ACTIVITY> Exactly as written, please set down all of the entries again, with no pictures.

MATERIAL FOR THE TASK section start

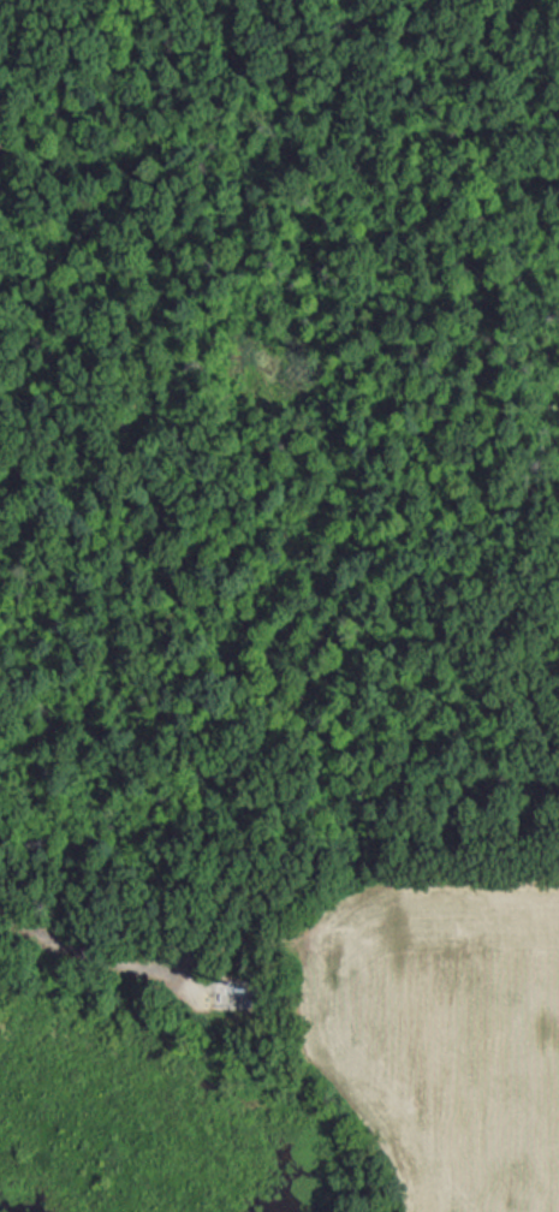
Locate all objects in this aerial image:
crop: (444, 1032)

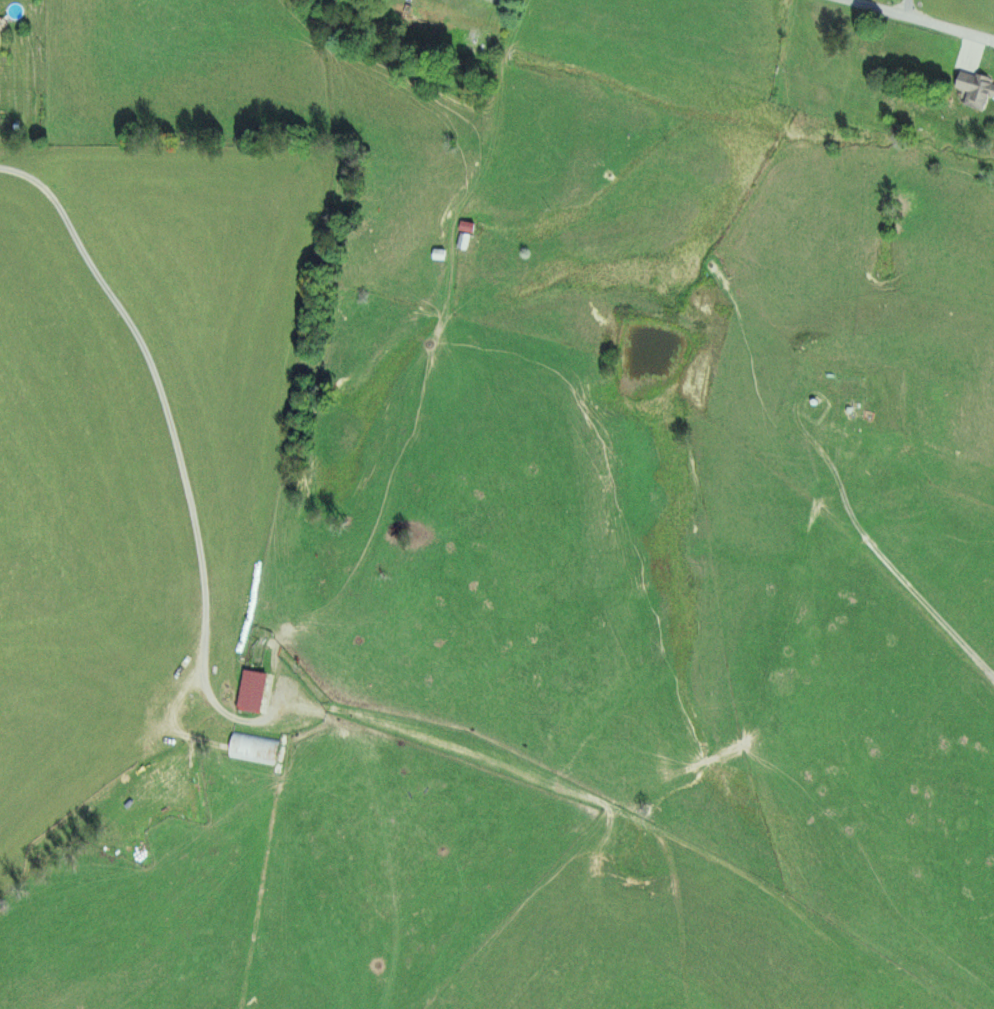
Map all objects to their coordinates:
road: (903, 7)
road: (922, 19)
road: (498, 55)
building: (976, 90)
road: (856, 627)
building: (252, 692)
building: (252, 748)
building: (61, 840)

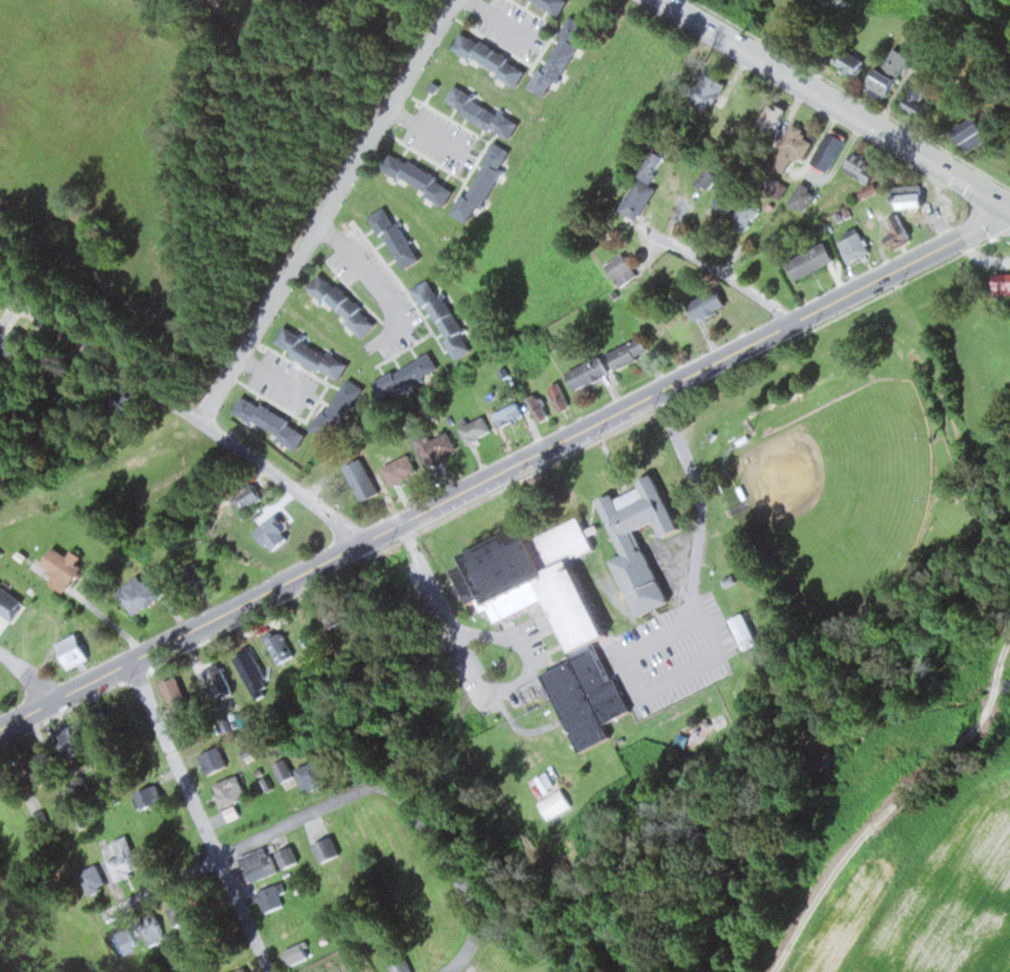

MATERIAL FOR THE TASK section end

OUTPUT FOR THIS EXERCISE>
Locate all objects in this aerial image:
crop: (444, 1032)

Map all objects to their coordinates:
road: (903, 7)
road: (922, 19)
road: (498, 55)
building: (976, 90)
road: (856, 627)
building: (252, 692)
building: (252, 748)
building: (61, 840)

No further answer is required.